Work instruction → Could you restate all of the records below exactly, with the pictures left out?

[Object change listings]
______________________________

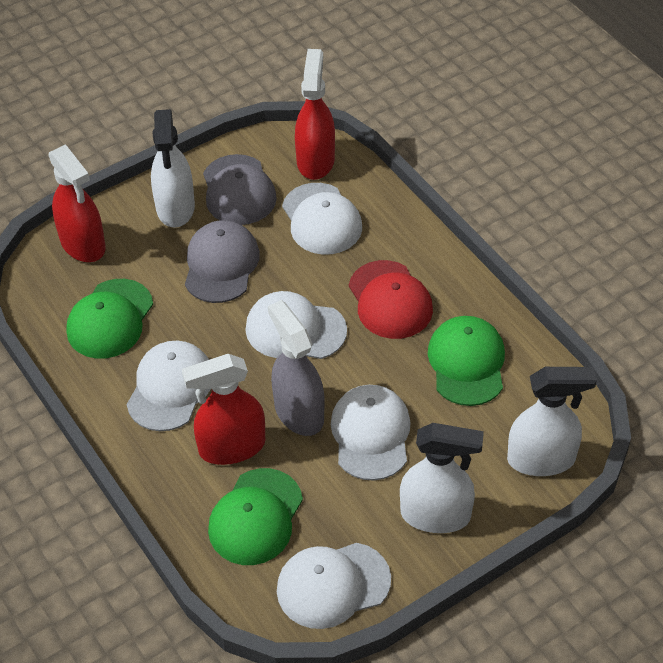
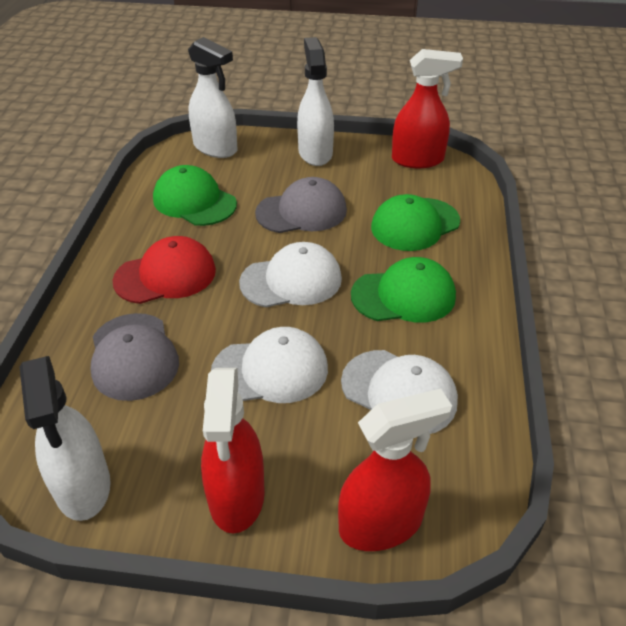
grey spray bottle: 1 -> 0
white cap: 5 -> 3

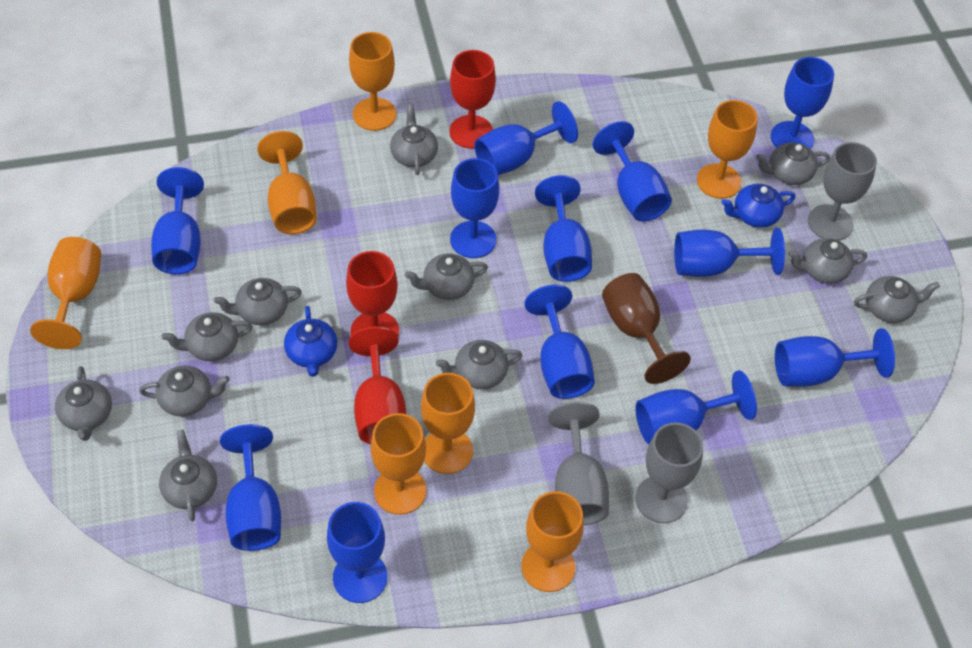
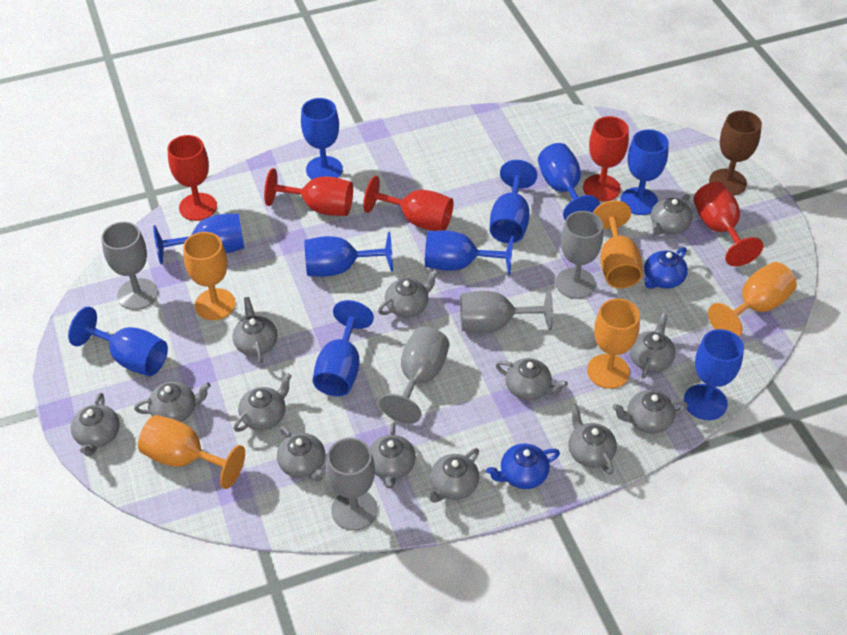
blue goblet: 12 -> 10
grey goblet: 3 -> 5
grey teapot: 11 -> 13
orange goblet: 7 -> 5
red goblet: 3 -> 5

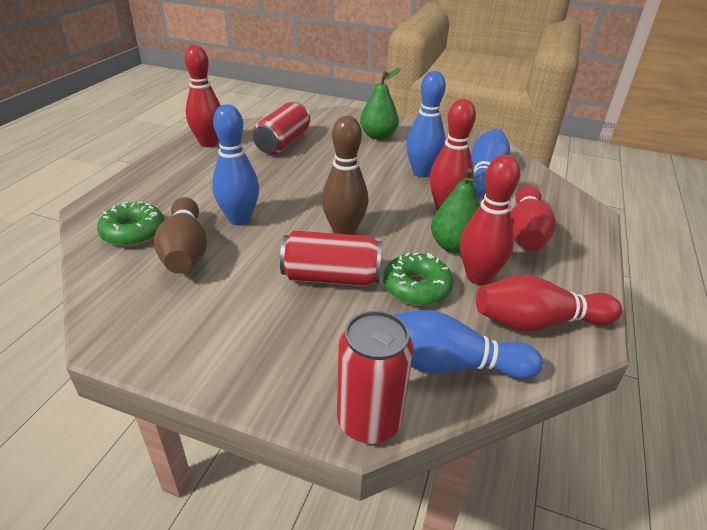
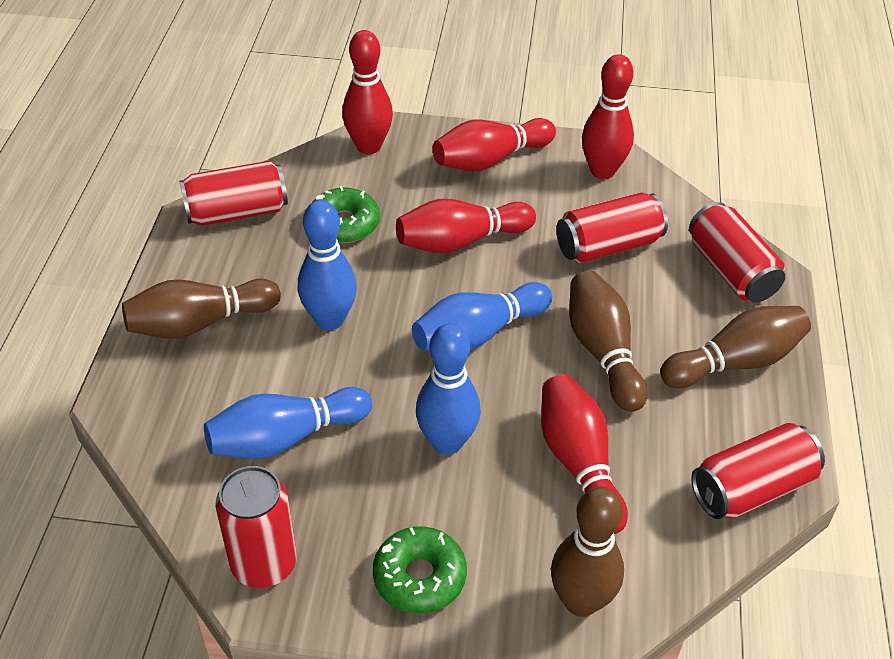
brown bowling pin: 2 -> 4
green pear: 2 -> 0
red can: 3 -> 5

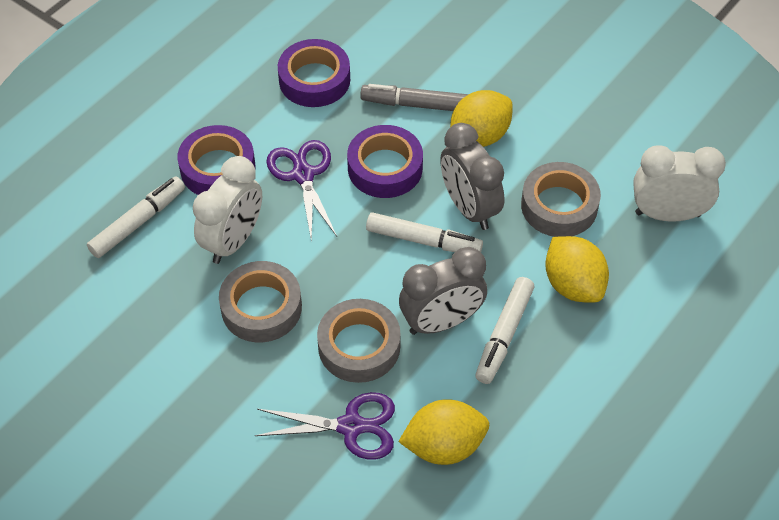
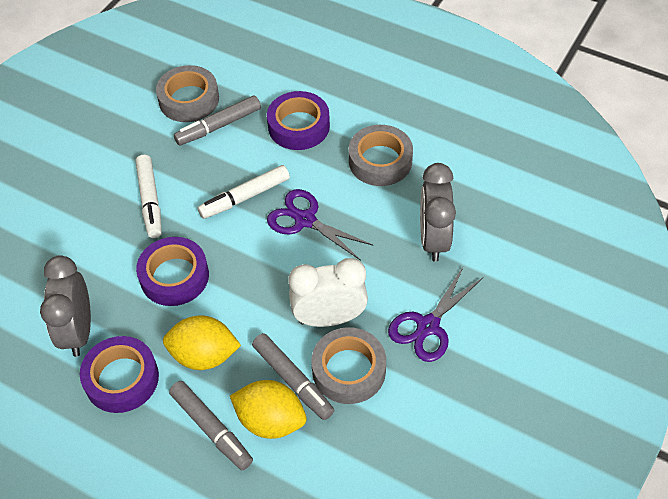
grey marker: 1 -> 3
white clock: 2 -> 1
white marker: 3 -> 2
yellow lemon: 3 -> 2

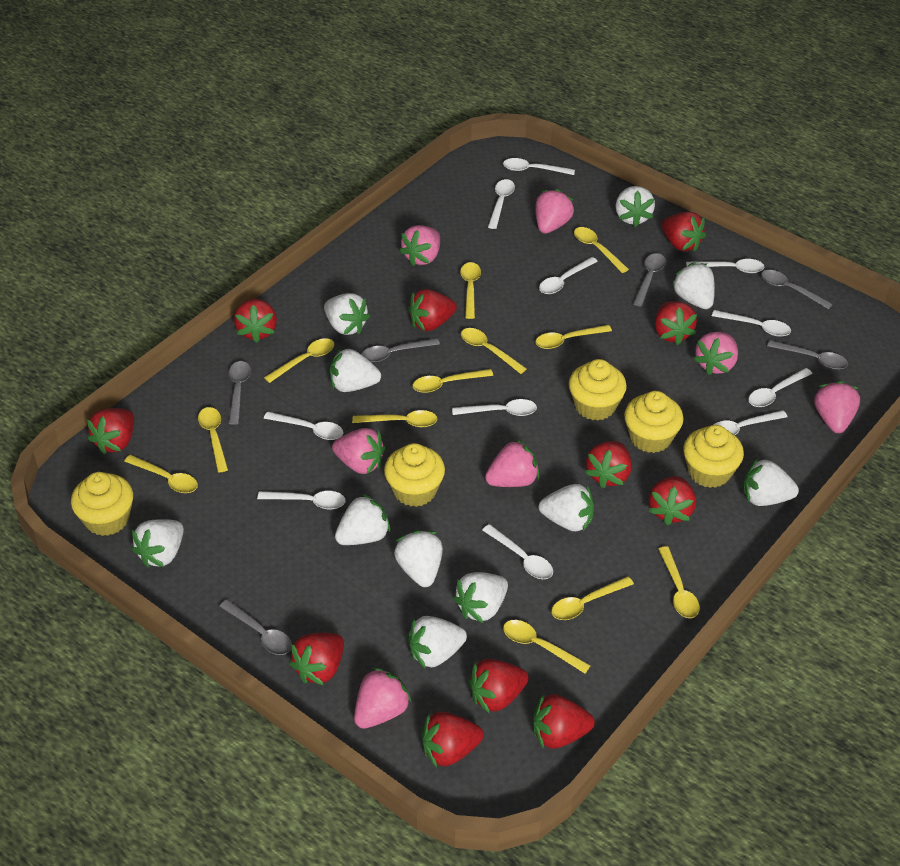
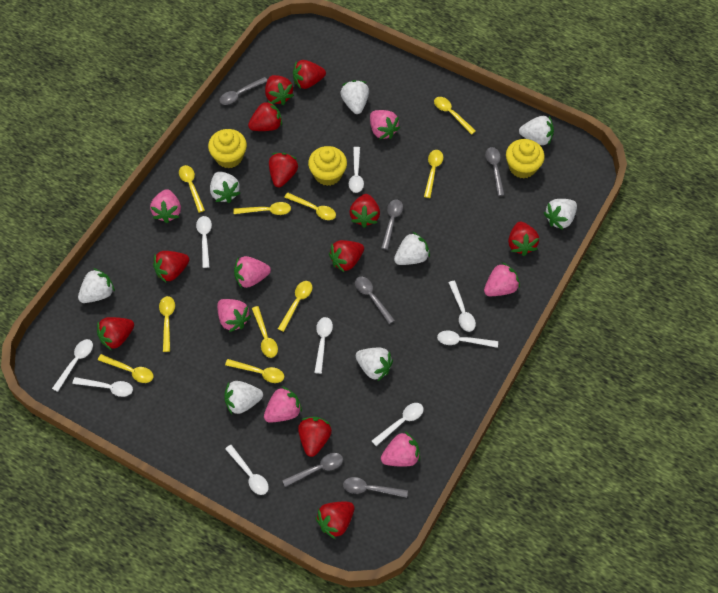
white spoon: 11 -> 9
white strawberry: 11 -> 8
yellow cupcake: 5 -> 3
yellow spoon: 12 -> 10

______________________________

Answer to this problem →
grey spray bottle: 1 -> 0
white cap: 5 -> 3

blue goblet: 12 -> 10
grey goblet: 3 -> 5
grey teapot: 11 -> 13
orange goblet: 7 -> 5
red goblet: 3 -> 5

brown bowling pin: 2 -> 4
green pear: 2 -> 0
red can: 3 -> 5

grey marker: 1 -> 3
white clock: 2 -> 1
white marker: 3 -> 2
yellow lemon: 3 -> 2

white spoon: 11 -> 9
white strawberry: 11 -> 8
yellow cupcake: 5 -> 3
yellow spoon: 12 -> 10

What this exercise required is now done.